Task instructions: Your answer must be an exact copy of the records below, with no pictures in it.

■ ■ ■

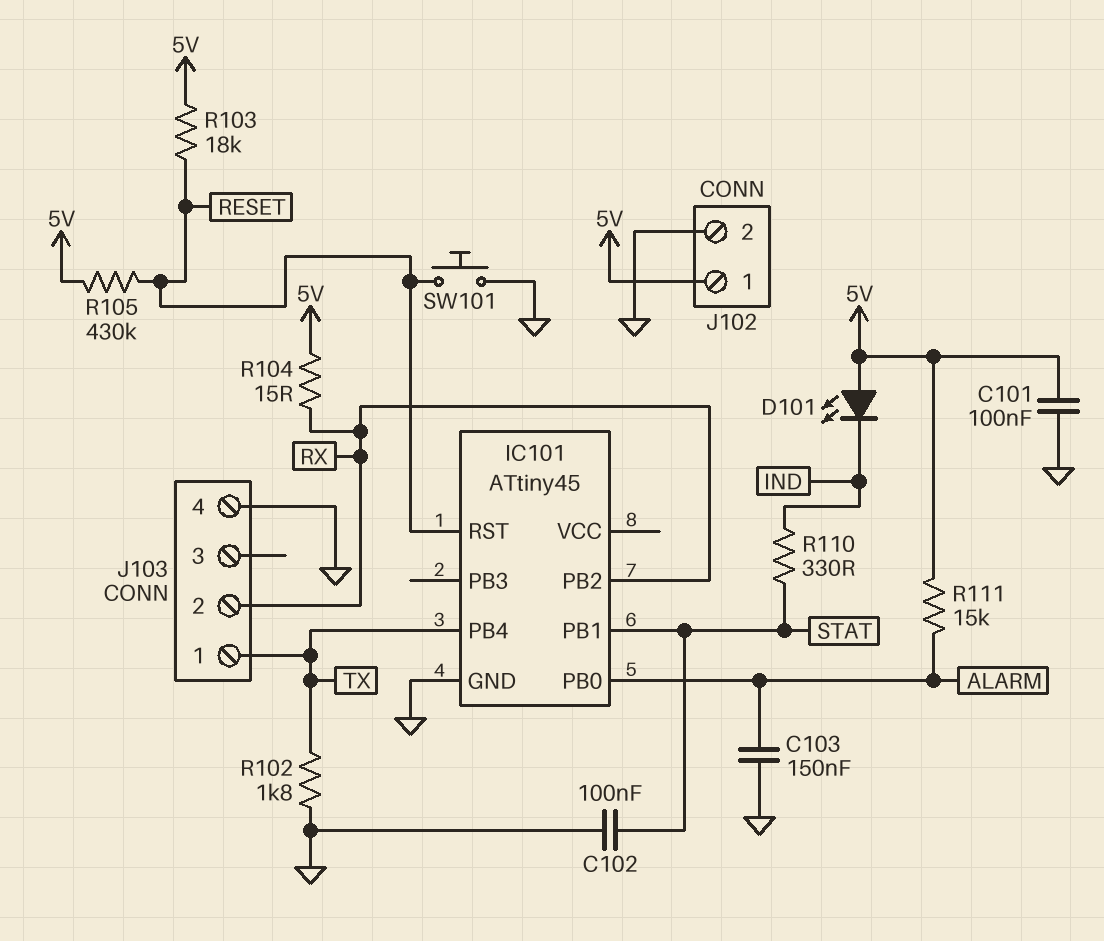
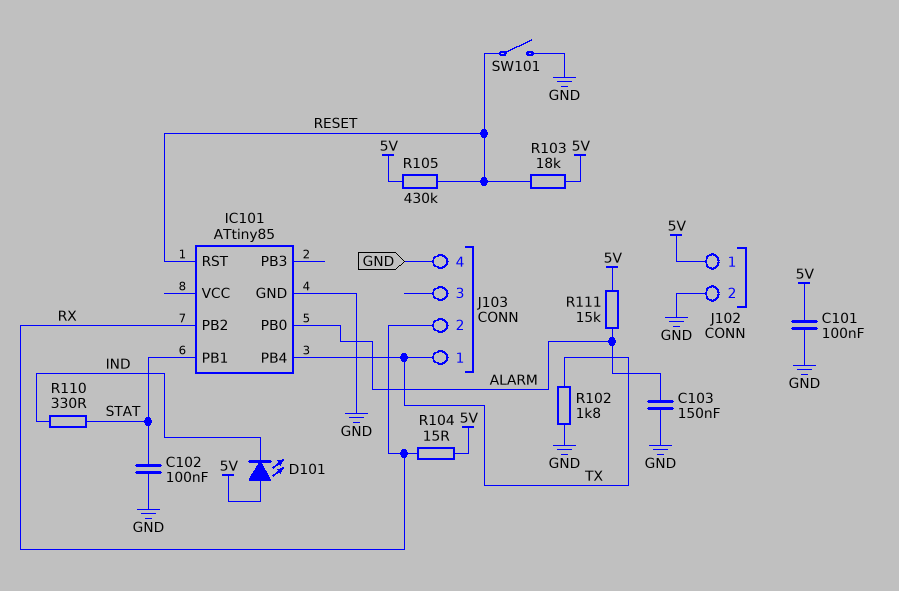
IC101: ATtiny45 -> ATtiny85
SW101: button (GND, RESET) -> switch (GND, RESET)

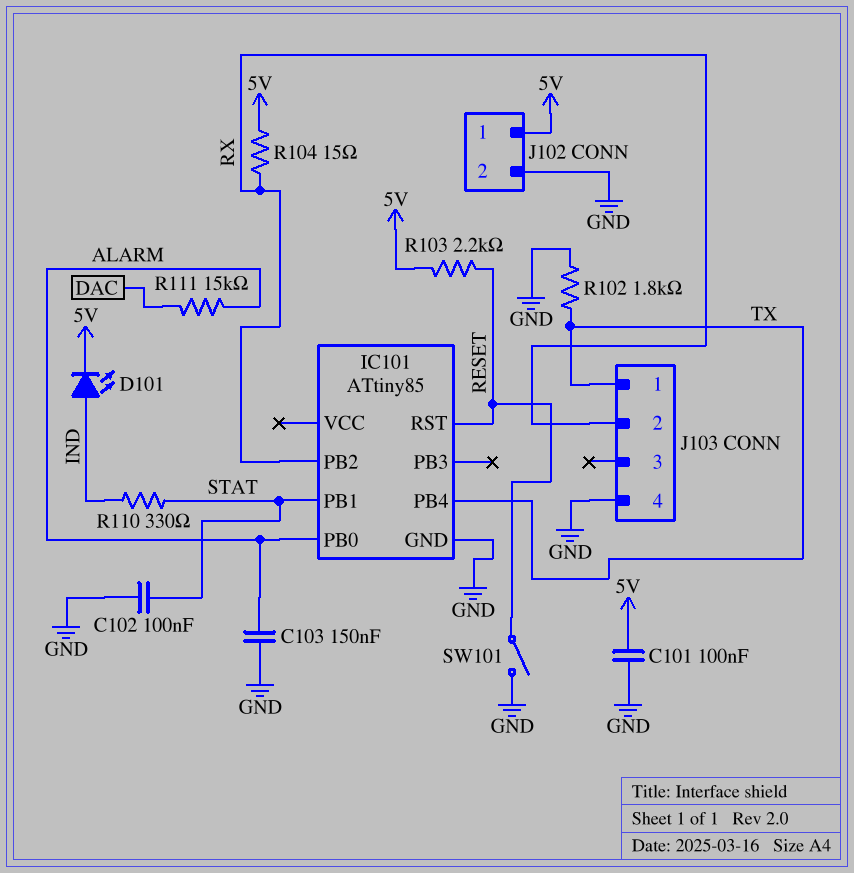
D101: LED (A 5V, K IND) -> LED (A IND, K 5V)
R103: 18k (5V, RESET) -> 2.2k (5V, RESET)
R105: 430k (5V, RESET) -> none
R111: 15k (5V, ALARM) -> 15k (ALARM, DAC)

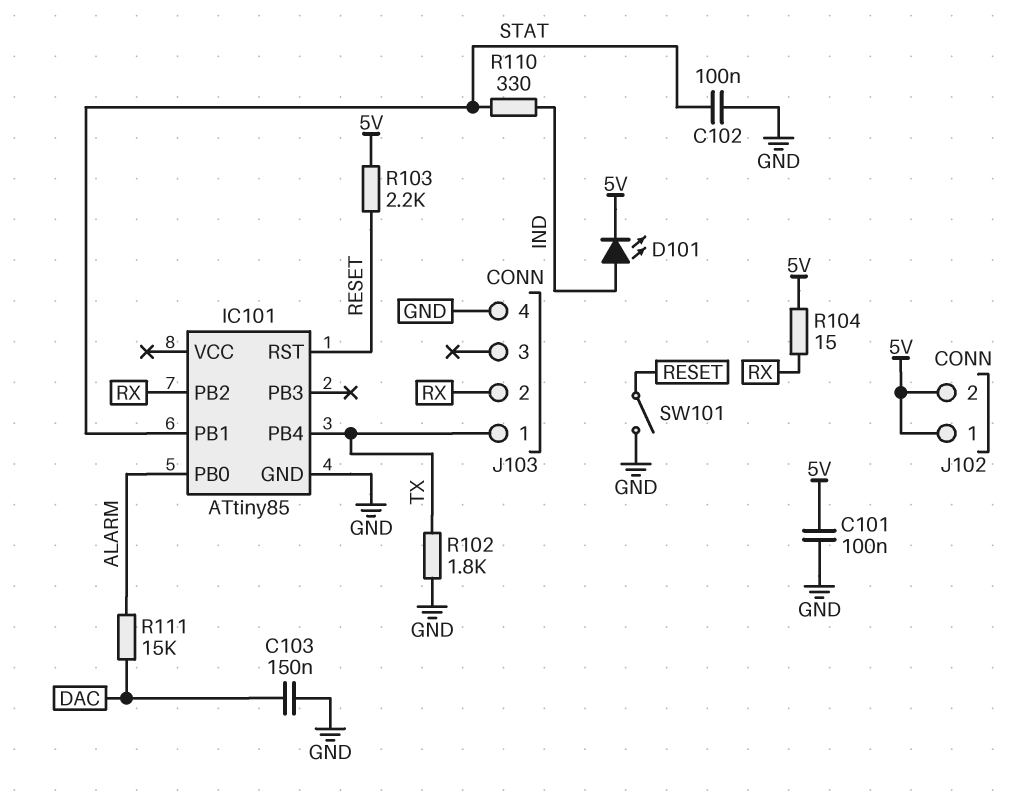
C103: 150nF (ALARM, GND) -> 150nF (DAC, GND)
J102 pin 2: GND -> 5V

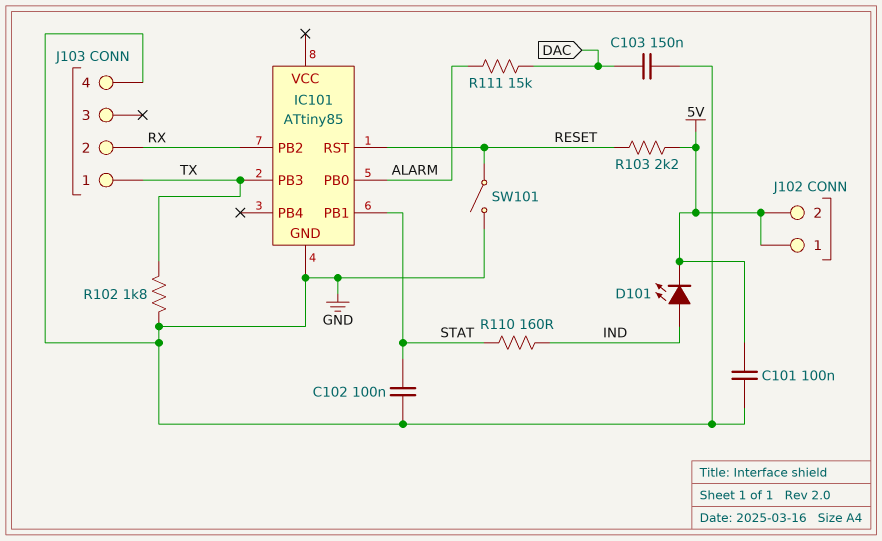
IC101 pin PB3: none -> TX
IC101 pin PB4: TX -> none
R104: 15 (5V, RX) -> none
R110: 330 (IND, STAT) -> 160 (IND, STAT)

■ ■ ■

Solution:
IC101: ATtiny45 -> ATtiny85
SW101: button (GND, RESET) -> switch (GND, RESET)

D101: LED (A 5V, K IND) -> LED (A IND, K 5V)
R103: 18k (5V, RESET) -> 2.2k (5V, RESET)
R105: 430k (5V, RESET) -> none
R111: 15k (5V, ALARM) -> 15k (ALARM, DAC)

C103: 150nF (ALARM, GND) -> 150nF (DAC, GND)
J102 pin 2: GND -> 5V

IC101 pin PB3: none -> TX
IC101 pin PB4: TX -> none
R104: 15 (5V, RX) -> none
R110: 330 (IND, STAT) -> 160 (IND, STAT)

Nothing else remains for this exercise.